(Data begins)

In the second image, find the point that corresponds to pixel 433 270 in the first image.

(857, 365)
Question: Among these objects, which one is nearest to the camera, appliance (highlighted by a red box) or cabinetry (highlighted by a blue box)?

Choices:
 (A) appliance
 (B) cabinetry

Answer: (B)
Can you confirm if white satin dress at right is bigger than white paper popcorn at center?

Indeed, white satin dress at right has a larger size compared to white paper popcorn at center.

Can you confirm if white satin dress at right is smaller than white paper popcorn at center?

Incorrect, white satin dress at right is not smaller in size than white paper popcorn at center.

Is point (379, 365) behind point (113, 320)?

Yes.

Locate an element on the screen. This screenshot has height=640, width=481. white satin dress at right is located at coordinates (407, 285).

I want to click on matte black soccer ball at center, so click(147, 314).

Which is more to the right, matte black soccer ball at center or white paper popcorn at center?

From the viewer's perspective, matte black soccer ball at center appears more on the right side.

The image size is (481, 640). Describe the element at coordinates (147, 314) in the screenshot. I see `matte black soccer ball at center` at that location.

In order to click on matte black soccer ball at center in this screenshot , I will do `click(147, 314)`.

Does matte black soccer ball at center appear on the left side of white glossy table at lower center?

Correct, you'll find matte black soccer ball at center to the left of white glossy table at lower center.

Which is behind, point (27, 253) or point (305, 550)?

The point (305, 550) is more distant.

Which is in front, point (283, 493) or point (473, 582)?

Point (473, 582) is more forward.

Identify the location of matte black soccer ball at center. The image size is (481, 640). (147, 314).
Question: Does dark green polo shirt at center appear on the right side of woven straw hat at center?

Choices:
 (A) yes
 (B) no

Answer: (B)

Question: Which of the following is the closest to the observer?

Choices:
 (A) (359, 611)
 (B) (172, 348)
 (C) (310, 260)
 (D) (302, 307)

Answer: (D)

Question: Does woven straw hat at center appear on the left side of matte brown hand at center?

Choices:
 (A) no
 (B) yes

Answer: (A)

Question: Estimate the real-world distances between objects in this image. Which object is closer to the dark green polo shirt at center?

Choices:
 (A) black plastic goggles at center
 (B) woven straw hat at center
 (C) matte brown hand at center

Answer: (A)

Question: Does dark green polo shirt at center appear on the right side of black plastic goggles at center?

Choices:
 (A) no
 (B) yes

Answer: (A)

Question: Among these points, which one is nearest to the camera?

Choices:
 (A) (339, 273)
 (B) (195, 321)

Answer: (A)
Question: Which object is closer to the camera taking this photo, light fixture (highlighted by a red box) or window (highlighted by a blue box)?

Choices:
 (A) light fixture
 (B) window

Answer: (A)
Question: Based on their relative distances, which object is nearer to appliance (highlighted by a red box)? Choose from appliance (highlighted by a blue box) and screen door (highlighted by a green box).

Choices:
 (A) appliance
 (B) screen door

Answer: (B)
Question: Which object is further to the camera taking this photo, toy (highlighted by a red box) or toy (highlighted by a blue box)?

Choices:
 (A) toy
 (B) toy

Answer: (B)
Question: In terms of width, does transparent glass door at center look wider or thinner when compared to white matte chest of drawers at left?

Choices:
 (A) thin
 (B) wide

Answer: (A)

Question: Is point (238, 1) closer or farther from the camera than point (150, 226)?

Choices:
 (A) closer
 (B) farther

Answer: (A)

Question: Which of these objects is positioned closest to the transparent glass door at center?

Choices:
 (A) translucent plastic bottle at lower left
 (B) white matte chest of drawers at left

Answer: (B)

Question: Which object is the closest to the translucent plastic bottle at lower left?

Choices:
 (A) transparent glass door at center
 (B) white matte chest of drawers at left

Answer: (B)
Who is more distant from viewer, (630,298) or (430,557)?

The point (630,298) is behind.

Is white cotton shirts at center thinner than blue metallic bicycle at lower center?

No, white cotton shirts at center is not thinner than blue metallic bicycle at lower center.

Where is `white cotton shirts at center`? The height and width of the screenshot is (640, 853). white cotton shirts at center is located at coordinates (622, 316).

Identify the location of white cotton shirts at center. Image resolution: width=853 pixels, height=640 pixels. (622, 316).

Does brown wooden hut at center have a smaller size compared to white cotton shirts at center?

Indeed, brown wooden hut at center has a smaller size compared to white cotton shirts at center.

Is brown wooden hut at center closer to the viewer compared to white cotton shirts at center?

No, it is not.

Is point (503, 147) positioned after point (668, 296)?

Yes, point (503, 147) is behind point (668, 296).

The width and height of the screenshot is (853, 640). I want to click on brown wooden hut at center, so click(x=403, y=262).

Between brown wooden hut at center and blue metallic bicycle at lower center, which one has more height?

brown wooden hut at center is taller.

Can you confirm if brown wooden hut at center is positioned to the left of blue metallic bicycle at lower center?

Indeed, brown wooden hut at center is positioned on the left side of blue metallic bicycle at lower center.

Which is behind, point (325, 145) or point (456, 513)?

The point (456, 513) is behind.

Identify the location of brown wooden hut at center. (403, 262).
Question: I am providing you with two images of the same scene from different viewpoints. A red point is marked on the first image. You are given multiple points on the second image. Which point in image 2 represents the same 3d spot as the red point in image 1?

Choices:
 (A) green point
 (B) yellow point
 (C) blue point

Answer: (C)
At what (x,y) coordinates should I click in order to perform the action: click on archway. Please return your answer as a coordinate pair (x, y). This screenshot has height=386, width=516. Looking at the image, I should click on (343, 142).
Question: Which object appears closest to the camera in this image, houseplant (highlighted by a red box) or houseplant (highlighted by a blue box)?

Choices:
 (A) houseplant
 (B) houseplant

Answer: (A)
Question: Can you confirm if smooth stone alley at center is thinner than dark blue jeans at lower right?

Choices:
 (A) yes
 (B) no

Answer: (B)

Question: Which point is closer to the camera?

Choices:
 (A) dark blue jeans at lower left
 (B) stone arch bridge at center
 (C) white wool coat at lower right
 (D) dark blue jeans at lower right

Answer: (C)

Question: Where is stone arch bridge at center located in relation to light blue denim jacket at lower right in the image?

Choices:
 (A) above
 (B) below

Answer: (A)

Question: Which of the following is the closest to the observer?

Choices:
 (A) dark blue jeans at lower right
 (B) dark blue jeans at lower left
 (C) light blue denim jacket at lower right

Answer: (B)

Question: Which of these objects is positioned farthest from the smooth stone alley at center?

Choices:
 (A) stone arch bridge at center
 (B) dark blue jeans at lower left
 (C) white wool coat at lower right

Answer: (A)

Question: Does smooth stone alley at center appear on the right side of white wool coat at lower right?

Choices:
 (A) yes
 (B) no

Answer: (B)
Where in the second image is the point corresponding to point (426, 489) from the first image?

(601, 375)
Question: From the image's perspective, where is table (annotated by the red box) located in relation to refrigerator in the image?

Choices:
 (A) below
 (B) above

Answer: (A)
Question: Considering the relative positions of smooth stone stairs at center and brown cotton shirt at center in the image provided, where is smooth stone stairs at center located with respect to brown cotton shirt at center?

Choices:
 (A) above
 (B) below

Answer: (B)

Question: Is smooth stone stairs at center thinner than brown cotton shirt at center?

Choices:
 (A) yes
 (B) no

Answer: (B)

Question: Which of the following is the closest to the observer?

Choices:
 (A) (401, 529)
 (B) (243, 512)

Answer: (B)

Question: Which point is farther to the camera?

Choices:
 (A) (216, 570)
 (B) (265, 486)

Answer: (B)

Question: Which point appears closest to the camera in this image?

(Data ends)

Problem to work on - Can you rewrite the items above with every "white satin dress" changed to "ivory silk gown" and nothing else altered?

Answer below -
In the second image, find the point that corresponds to pixel 433 270 in the first image.

(857, 365)
Question: Among these objects, which one is nearest to the camera, appliance (highlighted by a red box) or cabinetry (highlighted by a blue box)?

Choices:
 (A) appliance
 (B) cabinetry

Answer: (B)
Can you confirm if ivory silk gown at right is bigger than white paper popcorn at center?

Indeed, ivory silk gown at right has a larger size compared to white paper popcorn at center.

Can you confirm if ivory silk gown at right is smaller than white paper popcorn at center?

Incorrect, ivory silk gown at right is not smaller in size than white paper popcorn at center.

Is point (379, 365) behind point (113, 320)?

Yes.

Locate an element on the screen. This screenshot has height=640, width=481. ivory silk gown at right is located at coordinates (407, 285).

I want to click on matte black soccer ball at center, so click(147, 314).

Which is more to the right, matte black soccer ball at center or white paper popcorn at center?

From the viewer's perspective, matte black soccer ball at center appears more on the right side.

The image size is (481, 640). Describe the element at coordinates (147, 314) in the screenshot. I see `matte black soccer ball at center` at that location.

In order to click on matte black soccer ball at center in this screenshot , I will do `click(147, 314)`.

Does matte black soccer ball at center appear on the left side of white glossy table at lower center?

Correct, you'll find matte black soccer ball at center to the left of white glossy table at lower center.

Which is behind, point (27, 253) or point (305, 550)?

The point (305, 550) is more distant.

Which is in front, point (283, 493) or point (473, 582)?

Point (473, 582) is more forward.

Identify the location of matte black soccer ball at center. The image size is (481, 640). (147, 314).
Question: Does dark green polo shirt at center appear on the right side of woven straw hat at center?

Choices:
 (A) yes
 (B) no

Answer: (B)

Question: Which of the following is the closest to the observer?

Choices:
 (A) (359, 611)
 (B) (172, 348)
 (C) (310, 260)
 (D) (302, 307)

Answer: (D)

Question: Does woven straw hat at center appear on the left side of matte brown hand at center?

Choices:
 (A) no
 (B) yes

Answer: (A)

Question: Estimate the real-world distances between objects in this image. Which object is closer to the dark green polo shirt at center?

Choices:
 (A) black plastic goggles at center
 (B) woven straw hat at center
 (C) matte brown hand at center

Answer: (A)

Question: Does dark green polo shirt at center appear on the right side of black plastic goggles at center?

Choices:
 (A) no
 (B) yes

Answer: (A)

Question: Among these points, which one is nearest to the camera?

Choices:
 (A) (339, 273)
 (B) (195, 321)

Answer: (A)
Question: Which object is closer to the camera taking this photo, light fixture (highlighted by a red box) or window (highlighted by a blue box)?

Choices:
 (A) light fixture
 (B) window

Answer: (A)
Question: Based on their relative distances, which object is nearer to appliance (highlighted by a red box)? Choose from appliance (highlighted by a blue box) and screen door (highlighted by a green box).

Choices:
 (A) appliance
 (B) screen door

Answer: (B)
Question: Which object is further to the camera taking this photo, toy (highlighted by a red box) or toy (highlighted by a blue box)?

Choices:
 (A) toy
 (B) toy

Answer: (B)
Question: In terms of width, does transparent glass door at center look wider or thinner when compared to white matte chest of drawers at left?

Choices:
 (A) thin
 (B) wide

Answer: (A)

Question: Is point (238, 1) closer or farther from the camera than point (150, 226)?

Choices:
 (A) closer
 (B) farther

Answer: (A)

Question: Which of these objects is positioned closest to the transparent glass door at center?

Choices:
 (A) translucent plastic bottle at lower left
 (B) white matte chest of drawers at left

Answer: (B)

Question: Which object is the closest to the translucent plastic bottle at lower left?

Choices:
 (A) transparent glass door at center
 (B) white matte chest of drawers at left

Answer: (B)
Who is more distant from viewer, (630,298) or (430,557)?

The point (630,298) is behind.

Is white cotton shirts at center thinner than blue metallic bicycle at lower center?

No, white cotton shirts at center is not thinner than blue metallic bicycle at lower center.

Where is `white cotton shirts at center`? The height and width of the screenshot is (640, 853). white cotton shirts at center is located at coordinates (622, 316).

Identify the location of white cotton shirts at center. Image resolution: width=853 pixels, height=640 pixels. (622, 316).

Does brown wooden hut at center have a smaller size compared to white cotton shirts at center?

Indeed, brown wooden hut at center has a smaller size compared to white cotton shirts at center.

Is brown wooden hut at center closer to the viewer compared to white cotton shirts at center?

No, it is not.

Is point (503, 147) positioned after point (668, 296)?

Yes, point (503, 147) is behind point (668, 296).

The width and height of the screenshot is (853, 640). I want to click on brown wooden hut at center, so click(x=403, y=262).

Between brown wooden hut at center and blue metallic bicycle at lower center, which one has more height?

brown wooden hut at center is taller.

Can you confirm if brown wooden hut at center is positioned to the left of blue metallic bicycle at lower center?

Indeed, brown wooden hut at center is positioned on the left side of blue metallic bicycle at lower center.

Which is behind, point (325, 145) or point (456, 513)?

The point (456, 513) is behind.

Identify the location of brown wooden hut at center. (403, 262).
Question: I am providing you with two images of the same scene from different viewpoints. A red point is marked on the first image. You are given multiple points on the second image. Which point in image 2 represents the same 3d spot as the red point in image 1?

Choices:
 (A) green point
 (B) yellow point
 (C) blue point

Answer: (C)
At what (x,y) coordinates should I click in order to perform the action: click on archway. Please return your answer as a coordinate pair (x, y). This screenshot has height=386, width=516. Looking at the image, I should click on (343, 142).
Question: Which object appears closest to the camera in this image, houseplant (highlighted by a red box) or houseplant (highlighted by a blue box)?

Choices:
 (A) houseplant
 (B) houseplant

Answer: (A)
Question: Can you confirm if smooth stone alley at center is thinner than dark blue jeans at lower right?

Choices:
 (A) yes
 (B) no

Answer: (B)

Question: Which point is closer to the camera?

Choices:
 (A) dark blue jeans at lower left
 (B) stone arch bridge at center
 (C) white wool coat at lower right
 (D) dark blue jeans at lower right

Answer: (C)

Question: Where is stone arch bridge at center located in relation to light blue denim jacket at lower right in the image?

Choices:
 (A) above
 (B) below

Answer: (A)

Question: Which of the following is the closest to the observer?

Choices:
 (A) dark blue jeans at lower right
 (B) dark blue jeans at lower left
 (C) light blue denim jacket at lower right

Answer: (B)

Question: Which of these objects is positioned farthest from the smooth stone alley at center?

Choices:
 (A) stone arch bridge at center
 (B) dark blue jeans at lower left
 (C) white wool coat at lower right

Answer: (A)

Question: Does smooth stone alley at center appear on the right side of white wool coat at lower right?

Choices:
 (A) yes
 (B) no

Answer: (B)
Where in the second image is the point corresponding to point (426, 489) from the first image?

(601, 375)
Question: From the image's perspective, where is table (annotated by the red box) located in relation to refrigerator in the image?

Choices:
 (A) below
 (B) above

Answer: (A)
Question: Considering the relative positions of smooth stone stairs at center and brown cotton shirt at center in the image provided, where is smooth stone stairs at center located with respect to brown cotton shirt at center?

Choices:
 (A) above
 (B) below

Answer: (B)

Question: Is smooth stone stairs at center thinner than brown cotton shirt at center?

Choices:
 (A) yes
 (B) no

Answer: (B)

Question: Which of the following is the closest to the observer?

Choices:
 (A) (401, 529)
 (B) (243, 512)

Answer: (B)

Question: Which point is farther to the camera?

Choices:
 (A) (216, 570)
 (B) (265, 486)

Answer: (B)

Question: Which point appears closest to the camera in this image?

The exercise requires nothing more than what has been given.